Segment Start: Listed records

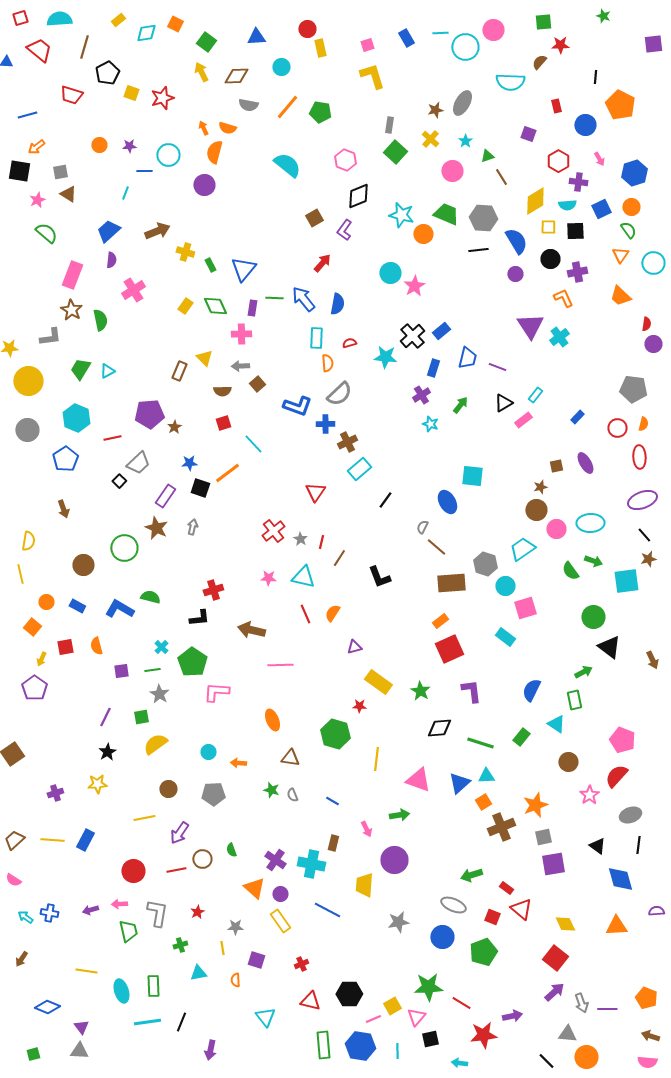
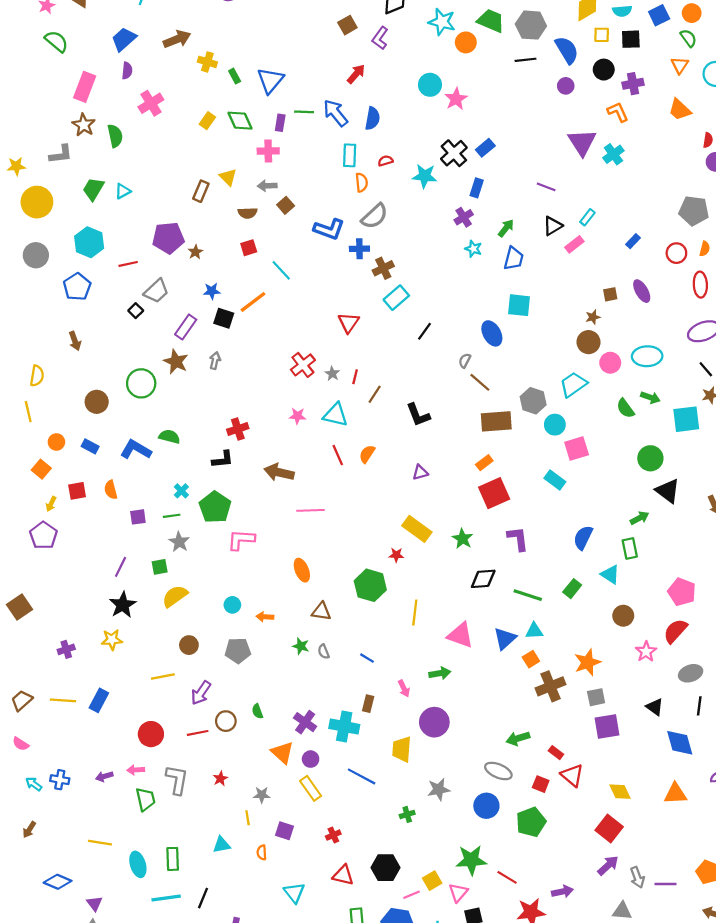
blue trapezoid: (467, 358) -> (514, 258), moved
purple triangle: (354, 647) -> (420, 472), moved
black star: (107, 752) -> (123, 605), size x1.4
green cross: (180, 945) -> (407, 814), moved

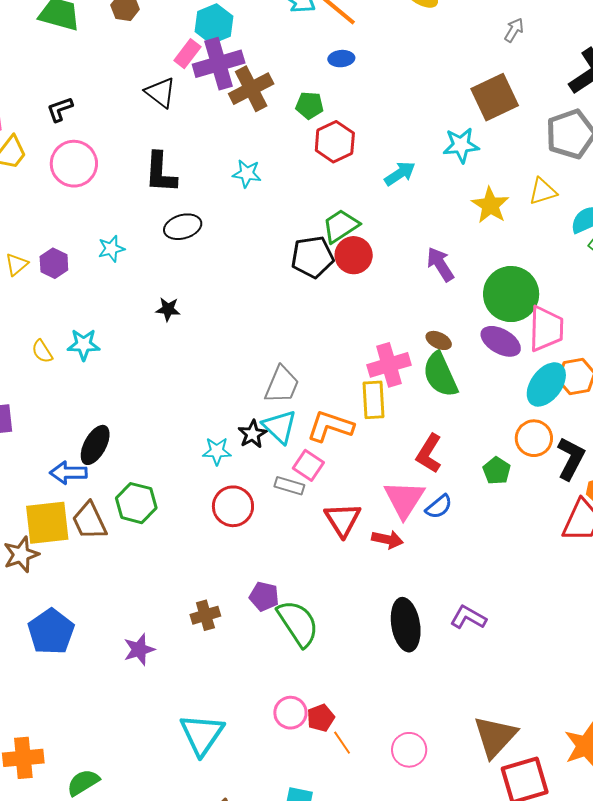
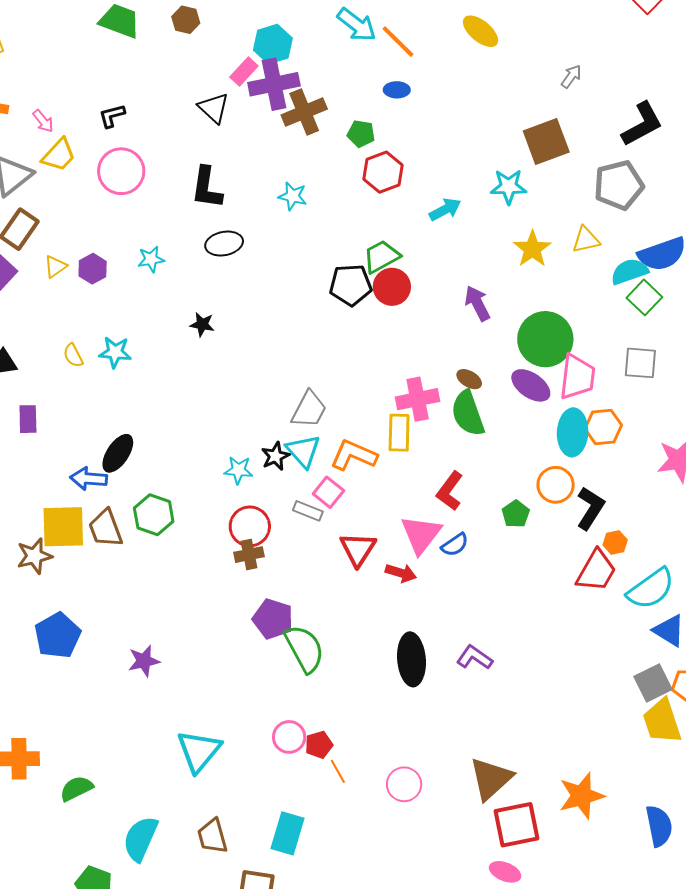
cyan ellipse: (546, 384) -> (573, 432), turned -39
purple pentagon: (264, 596) -> (273, 619), size x1.4
brown cross: (205, 615) -> (249, 555), moved

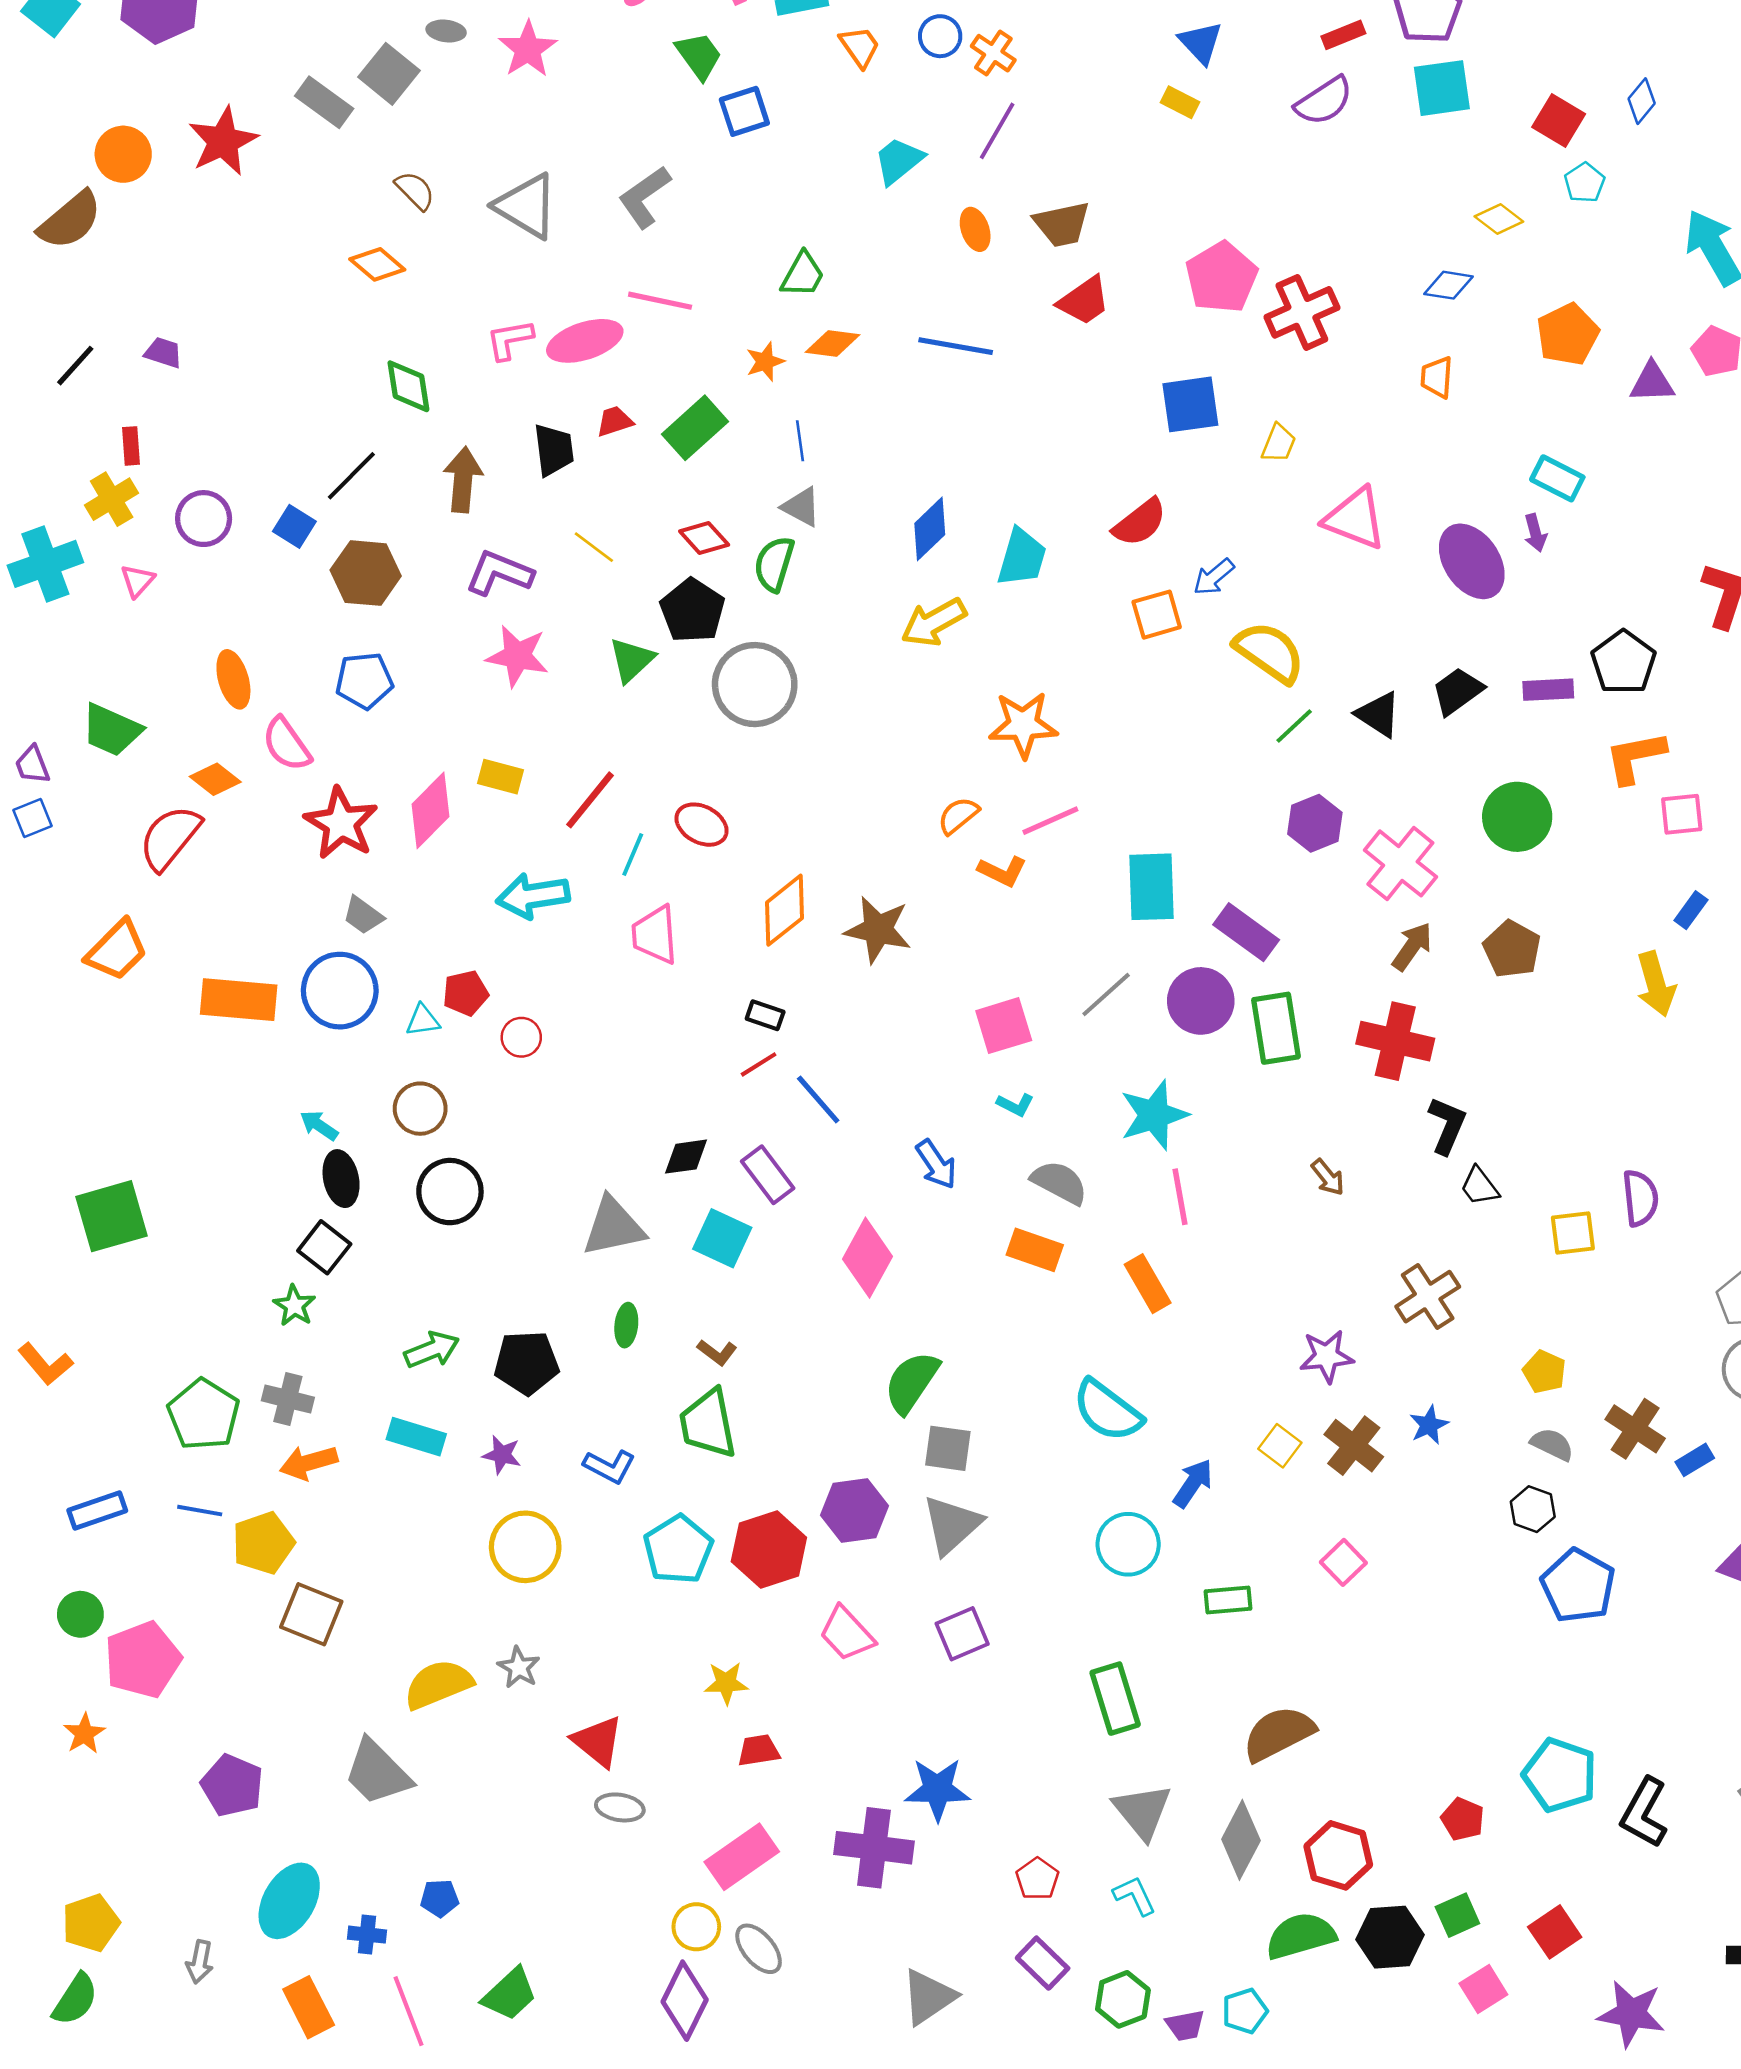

Segment End: Listed records

- Work required
After removing each picture, print the entries above exactly as they were.

- Result of the exercise
blue trapezoid: (467, 358) -> (514, 258), moved
purple triangle: (354, 647) -> (420, 472), moved
black star: (107, 752) -> (123, 605), size x1.4
green cross: (180, 945) -> (407, 814), moved

cyan ellipse: (546, 384) -> (573, 432), turned -39
purple pentagon: (264, 596) -> (273, 619), size x1.4
brown cross: (205, 615) -> (249, 555), moved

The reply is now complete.